(Version comparison data)
_____
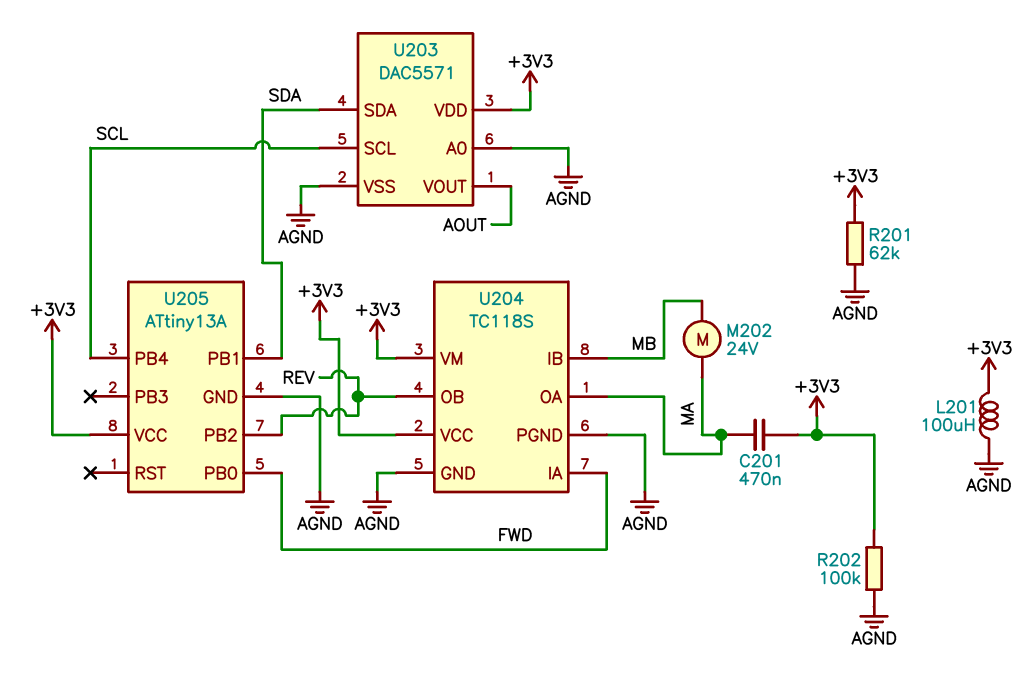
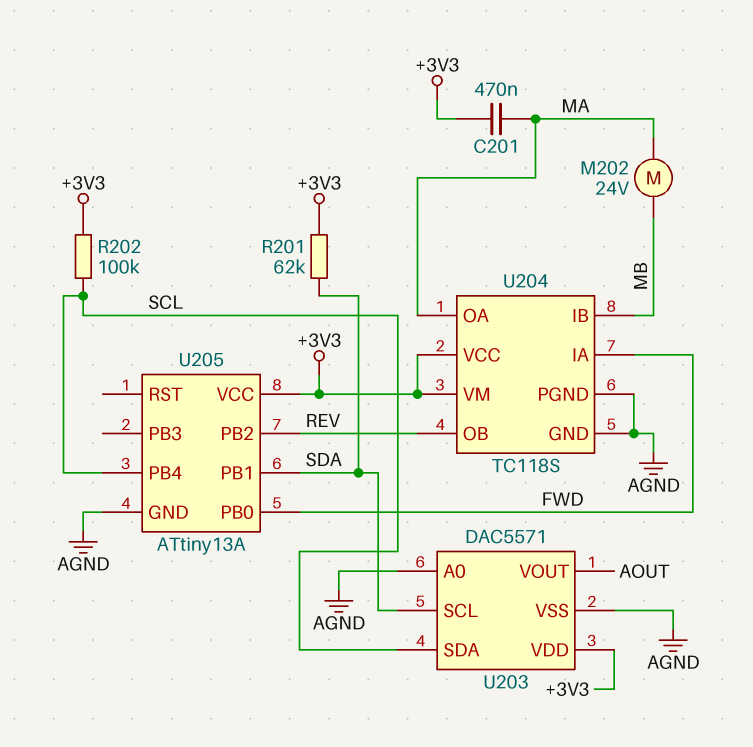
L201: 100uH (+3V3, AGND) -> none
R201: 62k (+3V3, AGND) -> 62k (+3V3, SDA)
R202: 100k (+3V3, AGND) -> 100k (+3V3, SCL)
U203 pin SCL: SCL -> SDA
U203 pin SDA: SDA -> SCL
_____
TASK DESCRIPTION: Collect every line from the records above that contains the word "AGND".

REPLY TO THE EXERCISE:
L201: 100uH (+3V3, AGND) -> none
R201: 62k (+3V3, AGND) -> 62k (+3V3, SDA)
R202: 100k (+3V3, AGND) -> 100k (+3V3, SCL)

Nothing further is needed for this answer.